The input »
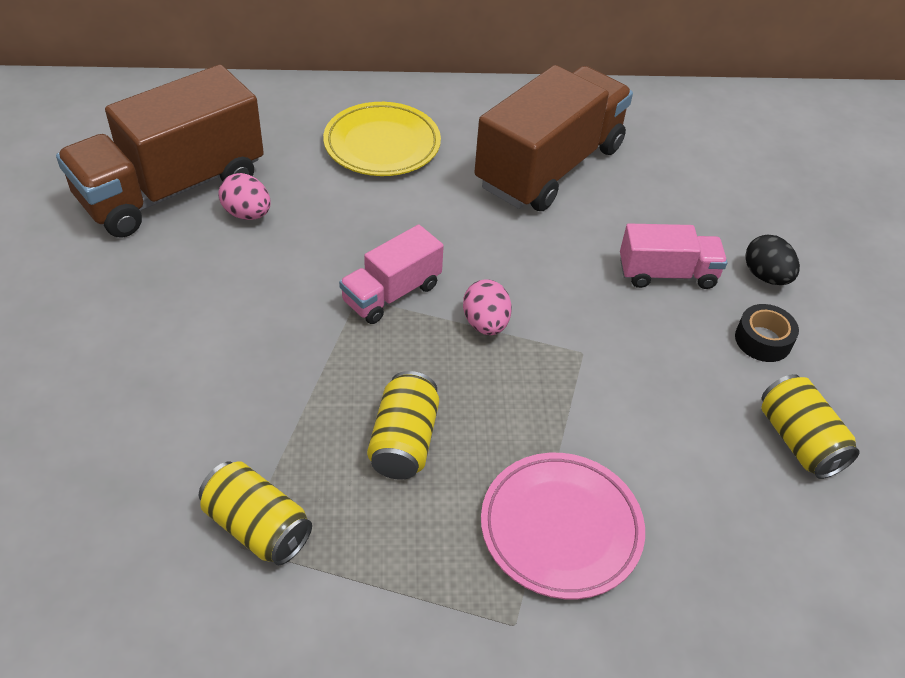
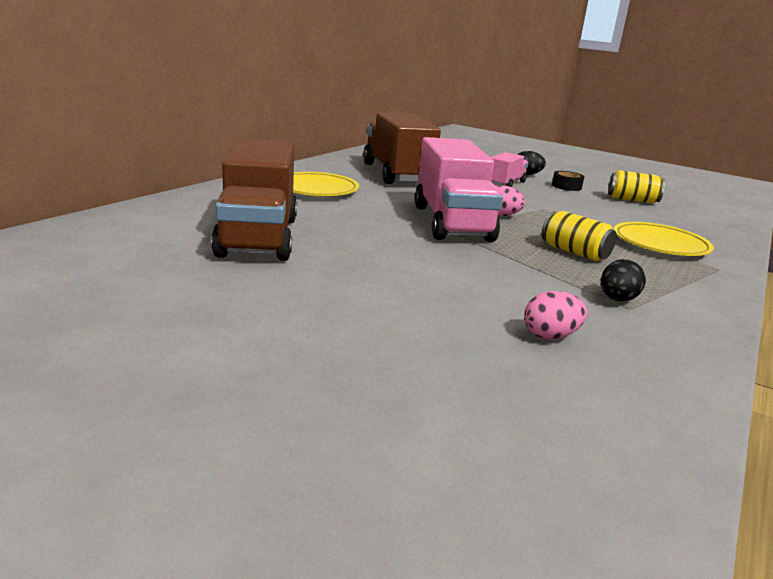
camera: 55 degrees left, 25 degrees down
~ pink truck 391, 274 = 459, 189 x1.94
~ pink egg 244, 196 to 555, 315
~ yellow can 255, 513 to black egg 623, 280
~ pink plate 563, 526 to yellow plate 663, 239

Task details »
Write the entries out again word for word. Omit all pictures from them.

Exercise solution »
camera: 55 degrees left, 25 degrees down
~ pink truck 391, 274 = 459, 189 x1.94
~ pink egg 244, 196 to 555, 315
~ yellow can 255, 513 to black egg 623, 280
~ pink plate 563, 526 to yellow plate 663, 239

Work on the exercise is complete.